Skipping each picture, output the entries exactly as they stand below.
+--
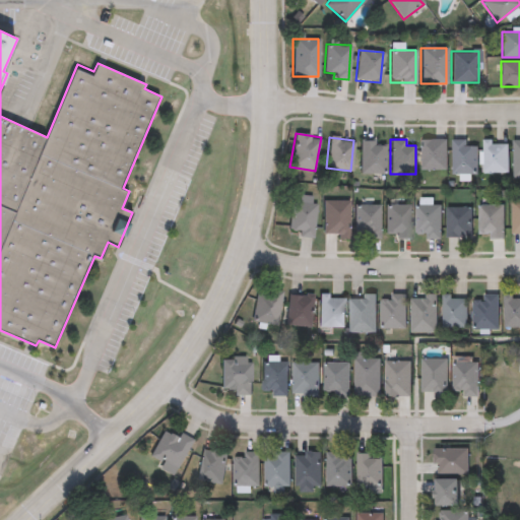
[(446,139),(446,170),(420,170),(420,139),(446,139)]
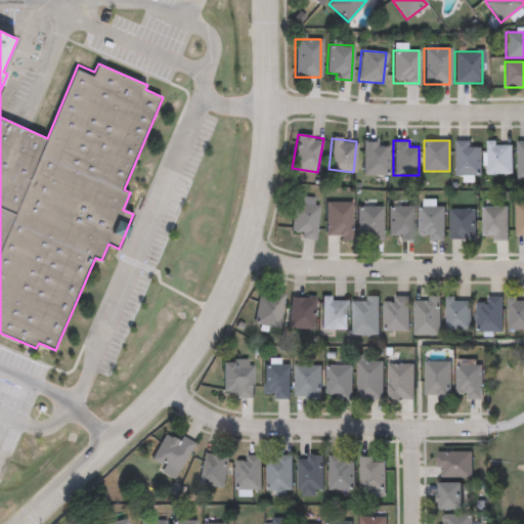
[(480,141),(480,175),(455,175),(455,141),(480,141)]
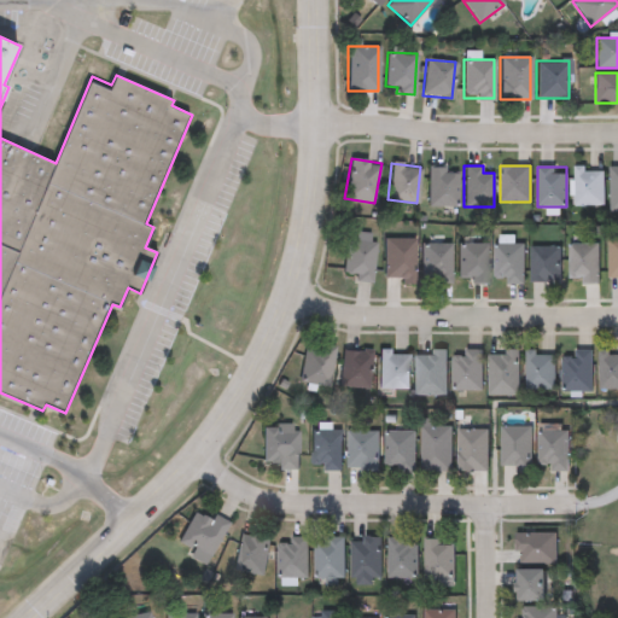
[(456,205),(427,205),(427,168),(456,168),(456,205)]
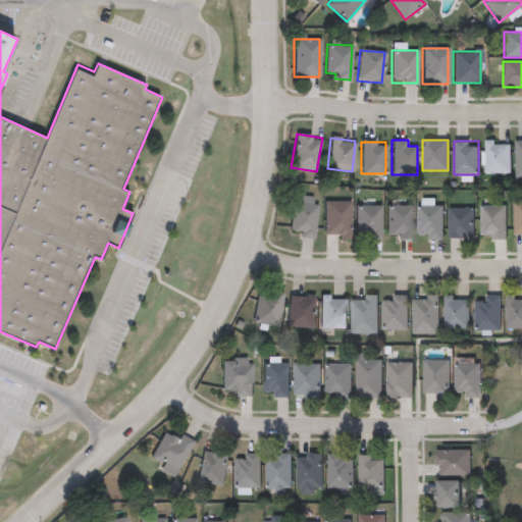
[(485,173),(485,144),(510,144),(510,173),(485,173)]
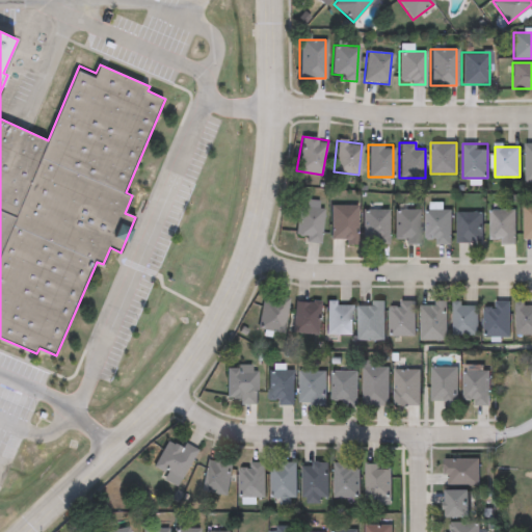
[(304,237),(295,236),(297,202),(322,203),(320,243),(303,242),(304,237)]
+--
◆ **OUTPUT OF THE TASK**
[(446,139),(446,170),(420,170),(420,139),(446,139)]
[(480,141),(480,175),(455,175),(455,141),(480,141)]
[(456,205),(427,205),(427,168),(456,168),(456,205)]
[(485,173),(485,144),(510,144),(510,173),(485,173)]
[(304,237),(295,236),(297,202),(322,203),(320,243),(303,242),(304,237)]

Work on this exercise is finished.